● **Data excerpts**
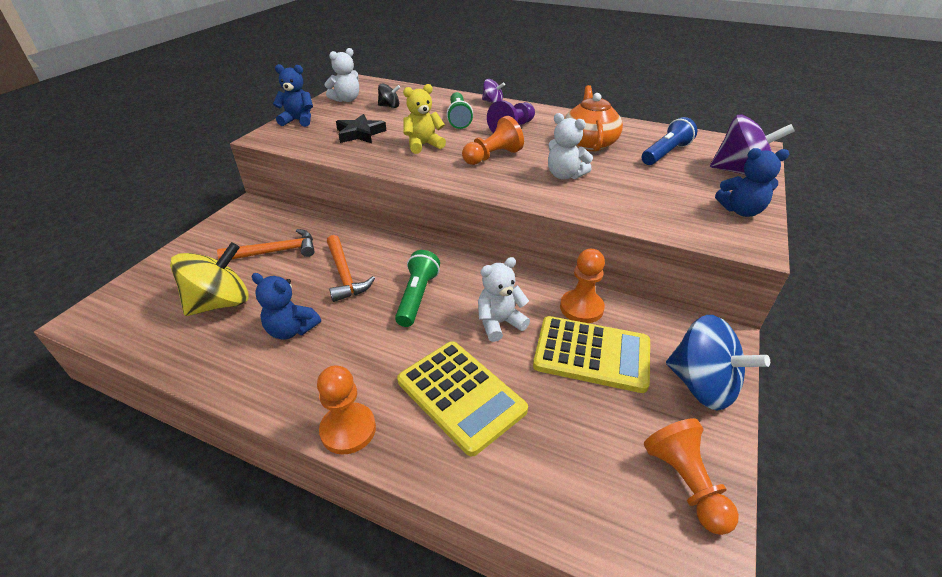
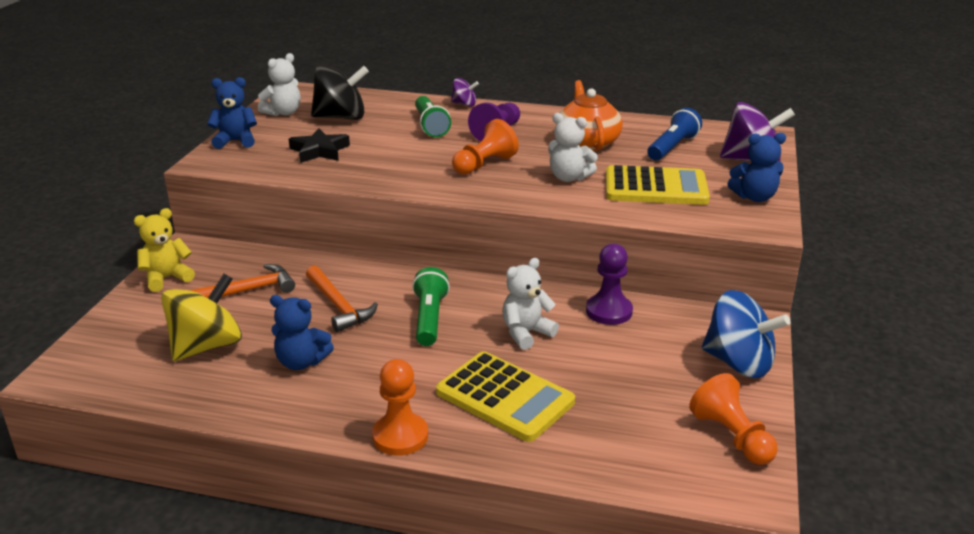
camera: 10 degrees left, 10 degrees down
black spinning top [378,83,400,108] -> black spinning top [311,64,369,120], size x2.00
yellow teddy bear [403,84,446,154] -> yellow teddy bear moved to [134,208,195,292]
yellow calculator [533,316,650,393] -> yellow calculator moved to [606,165,710,205]
orange pawn [560,249,605,323] -> purple pawn [586,244,633,325]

● **Exercise directions**
What is needed is an exact copy of the lines from the one containing "black spinning top [378,83,400,108]" through the last line of the records, and nothing else.

● **Reply to the task**
black spinning top [378,83,400,108] -> black spinning top [311,64,369,120], size x2.00
yellow teddy bear [403,84,446,154] -> yellow teddy bear moved to [134,208,195,292]
yellow calculator [533,316,650,393] -> yellow calculator moved to [606,165,710,205]
orange pawn [560,249,605,323] -> purple pawn [586,244,633,325]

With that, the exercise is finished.